| EXERCISE DIRECTIONS |
Can you reproduce everything from "Return every road" down to "road 6 (residential): [(168,170),(124,154),(94,178),(0,143)]", renaming "excluded" to "left out" and leaving all else unchanged?

| Recorded data |
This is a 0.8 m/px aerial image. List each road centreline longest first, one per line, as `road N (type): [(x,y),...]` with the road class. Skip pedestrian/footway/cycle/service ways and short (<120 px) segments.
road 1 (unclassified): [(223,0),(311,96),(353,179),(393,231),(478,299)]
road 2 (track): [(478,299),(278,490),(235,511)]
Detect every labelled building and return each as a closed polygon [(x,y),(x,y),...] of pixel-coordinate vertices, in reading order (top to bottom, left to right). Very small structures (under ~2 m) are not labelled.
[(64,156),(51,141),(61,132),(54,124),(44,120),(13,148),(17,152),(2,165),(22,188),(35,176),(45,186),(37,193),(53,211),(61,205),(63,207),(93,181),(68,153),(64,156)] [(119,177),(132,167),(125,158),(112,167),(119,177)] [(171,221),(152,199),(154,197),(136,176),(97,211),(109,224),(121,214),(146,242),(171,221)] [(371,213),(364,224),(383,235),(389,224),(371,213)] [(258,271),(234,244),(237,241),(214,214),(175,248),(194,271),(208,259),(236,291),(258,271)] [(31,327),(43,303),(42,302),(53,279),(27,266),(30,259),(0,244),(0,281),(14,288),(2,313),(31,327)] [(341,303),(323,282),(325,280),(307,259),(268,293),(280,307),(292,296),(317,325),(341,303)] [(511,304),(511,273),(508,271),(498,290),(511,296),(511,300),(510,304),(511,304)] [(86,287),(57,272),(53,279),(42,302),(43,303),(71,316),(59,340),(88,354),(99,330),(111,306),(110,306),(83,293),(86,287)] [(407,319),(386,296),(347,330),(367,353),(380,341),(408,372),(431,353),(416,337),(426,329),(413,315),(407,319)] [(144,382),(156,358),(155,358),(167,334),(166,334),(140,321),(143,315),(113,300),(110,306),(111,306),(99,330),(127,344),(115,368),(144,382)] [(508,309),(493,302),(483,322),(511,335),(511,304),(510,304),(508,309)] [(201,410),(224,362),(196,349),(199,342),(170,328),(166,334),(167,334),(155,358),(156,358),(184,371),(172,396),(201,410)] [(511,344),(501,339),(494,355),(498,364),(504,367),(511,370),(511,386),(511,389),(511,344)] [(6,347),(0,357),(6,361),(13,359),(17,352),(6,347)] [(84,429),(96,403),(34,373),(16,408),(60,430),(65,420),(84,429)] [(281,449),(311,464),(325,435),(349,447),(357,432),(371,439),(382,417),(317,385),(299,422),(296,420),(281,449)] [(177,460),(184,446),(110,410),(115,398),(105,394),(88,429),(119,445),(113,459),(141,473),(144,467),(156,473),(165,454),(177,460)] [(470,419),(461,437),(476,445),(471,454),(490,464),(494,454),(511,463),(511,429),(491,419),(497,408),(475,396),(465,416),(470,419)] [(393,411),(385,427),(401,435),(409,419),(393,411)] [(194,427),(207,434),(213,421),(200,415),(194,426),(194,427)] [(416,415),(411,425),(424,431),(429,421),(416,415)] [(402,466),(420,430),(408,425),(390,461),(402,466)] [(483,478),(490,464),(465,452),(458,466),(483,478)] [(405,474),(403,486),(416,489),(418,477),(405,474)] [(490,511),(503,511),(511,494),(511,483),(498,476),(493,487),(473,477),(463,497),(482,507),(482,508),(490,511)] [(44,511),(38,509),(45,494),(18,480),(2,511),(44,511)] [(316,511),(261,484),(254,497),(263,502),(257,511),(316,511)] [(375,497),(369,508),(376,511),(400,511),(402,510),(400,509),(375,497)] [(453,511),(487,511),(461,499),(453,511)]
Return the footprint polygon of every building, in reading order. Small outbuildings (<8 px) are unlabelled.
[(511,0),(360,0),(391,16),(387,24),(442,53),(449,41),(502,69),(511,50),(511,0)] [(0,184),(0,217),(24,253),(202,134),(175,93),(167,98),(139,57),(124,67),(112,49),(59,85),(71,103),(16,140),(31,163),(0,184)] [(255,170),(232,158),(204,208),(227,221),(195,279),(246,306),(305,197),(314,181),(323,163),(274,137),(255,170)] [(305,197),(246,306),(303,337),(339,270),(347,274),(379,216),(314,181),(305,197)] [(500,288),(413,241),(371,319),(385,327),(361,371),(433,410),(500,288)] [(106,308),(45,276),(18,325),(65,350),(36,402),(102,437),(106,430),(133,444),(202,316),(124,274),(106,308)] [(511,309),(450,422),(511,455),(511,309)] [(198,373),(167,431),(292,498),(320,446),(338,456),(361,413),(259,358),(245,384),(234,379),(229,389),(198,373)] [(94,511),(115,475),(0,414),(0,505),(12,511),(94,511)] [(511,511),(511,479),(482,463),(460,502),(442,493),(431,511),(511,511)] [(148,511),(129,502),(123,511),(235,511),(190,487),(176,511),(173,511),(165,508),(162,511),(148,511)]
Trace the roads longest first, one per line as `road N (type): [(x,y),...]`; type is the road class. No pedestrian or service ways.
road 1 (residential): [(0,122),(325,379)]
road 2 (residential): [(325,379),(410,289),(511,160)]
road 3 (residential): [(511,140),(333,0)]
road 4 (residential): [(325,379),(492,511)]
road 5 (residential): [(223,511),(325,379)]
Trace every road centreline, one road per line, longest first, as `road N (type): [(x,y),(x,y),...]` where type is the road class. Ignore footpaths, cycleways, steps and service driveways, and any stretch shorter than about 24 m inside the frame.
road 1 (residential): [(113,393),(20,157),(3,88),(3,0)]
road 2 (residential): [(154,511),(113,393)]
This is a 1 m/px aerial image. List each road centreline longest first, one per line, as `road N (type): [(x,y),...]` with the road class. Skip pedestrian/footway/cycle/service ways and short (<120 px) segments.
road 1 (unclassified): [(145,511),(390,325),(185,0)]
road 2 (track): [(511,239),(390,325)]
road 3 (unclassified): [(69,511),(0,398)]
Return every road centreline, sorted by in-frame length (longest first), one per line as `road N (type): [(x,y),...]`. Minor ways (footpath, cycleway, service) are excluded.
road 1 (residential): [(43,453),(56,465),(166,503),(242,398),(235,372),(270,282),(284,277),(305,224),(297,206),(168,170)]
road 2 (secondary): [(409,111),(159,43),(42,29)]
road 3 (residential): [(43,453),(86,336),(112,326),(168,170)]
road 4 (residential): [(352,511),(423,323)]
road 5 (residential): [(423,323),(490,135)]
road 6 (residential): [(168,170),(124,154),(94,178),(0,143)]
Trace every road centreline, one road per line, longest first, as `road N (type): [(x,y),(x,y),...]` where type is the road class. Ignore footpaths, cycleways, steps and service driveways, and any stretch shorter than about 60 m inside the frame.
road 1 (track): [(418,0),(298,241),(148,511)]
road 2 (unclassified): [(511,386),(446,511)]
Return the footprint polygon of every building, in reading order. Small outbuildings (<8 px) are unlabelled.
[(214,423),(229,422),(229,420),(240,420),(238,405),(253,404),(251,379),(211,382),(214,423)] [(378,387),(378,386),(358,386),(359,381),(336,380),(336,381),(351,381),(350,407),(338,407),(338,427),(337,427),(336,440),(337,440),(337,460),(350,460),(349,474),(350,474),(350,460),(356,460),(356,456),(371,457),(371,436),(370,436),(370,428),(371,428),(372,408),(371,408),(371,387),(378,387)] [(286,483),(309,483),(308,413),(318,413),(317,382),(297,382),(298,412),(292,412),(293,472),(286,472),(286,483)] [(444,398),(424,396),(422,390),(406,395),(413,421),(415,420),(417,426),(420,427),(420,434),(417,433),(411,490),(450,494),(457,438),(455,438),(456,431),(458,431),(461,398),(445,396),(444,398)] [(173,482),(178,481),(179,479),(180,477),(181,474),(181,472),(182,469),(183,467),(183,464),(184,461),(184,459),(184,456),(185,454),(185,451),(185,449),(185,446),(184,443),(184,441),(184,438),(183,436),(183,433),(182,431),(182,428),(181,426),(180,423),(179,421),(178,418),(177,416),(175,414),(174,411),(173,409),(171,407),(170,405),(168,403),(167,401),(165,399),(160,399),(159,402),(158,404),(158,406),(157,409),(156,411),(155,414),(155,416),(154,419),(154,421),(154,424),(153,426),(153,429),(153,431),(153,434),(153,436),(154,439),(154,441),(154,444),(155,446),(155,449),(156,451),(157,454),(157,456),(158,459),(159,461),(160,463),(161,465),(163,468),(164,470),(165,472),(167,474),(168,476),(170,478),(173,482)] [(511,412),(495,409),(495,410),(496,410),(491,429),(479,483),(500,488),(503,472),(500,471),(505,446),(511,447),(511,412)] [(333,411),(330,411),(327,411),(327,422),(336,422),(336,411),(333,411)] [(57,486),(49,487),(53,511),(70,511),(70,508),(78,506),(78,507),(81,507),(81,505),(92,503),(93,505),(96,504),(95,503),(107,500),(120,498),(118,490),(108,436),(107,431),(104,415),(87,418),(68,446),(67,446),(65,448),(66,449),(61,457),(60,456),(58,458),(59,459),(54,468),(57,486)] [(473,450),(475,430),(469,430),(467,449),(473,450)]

| EXERCISE ANSWER |
Return every road centreline, sorted by in-frame length (longest first), one per line as `road N (type): [(x,y),...]`. Minor ways (footpath, cycleway, service) are left out.
road 1 (residential): [(43,453),(56,465),(166,503),(242,398),(235,372),(270,282),(284,277),(305,224),(297,206),(168,170)]
road 2 (secondary): [(409,111),(159,43),(42,29)]
road 3 (residential): [(43,453),(86,336),(112,326),(168,170)]
road 4 (residential): [(352,511),(423,323)]
road 5 (residential): [(423,323),(490,135)]
road 6 (residential): [(168,170),(124,154),(94,178),(0,143)]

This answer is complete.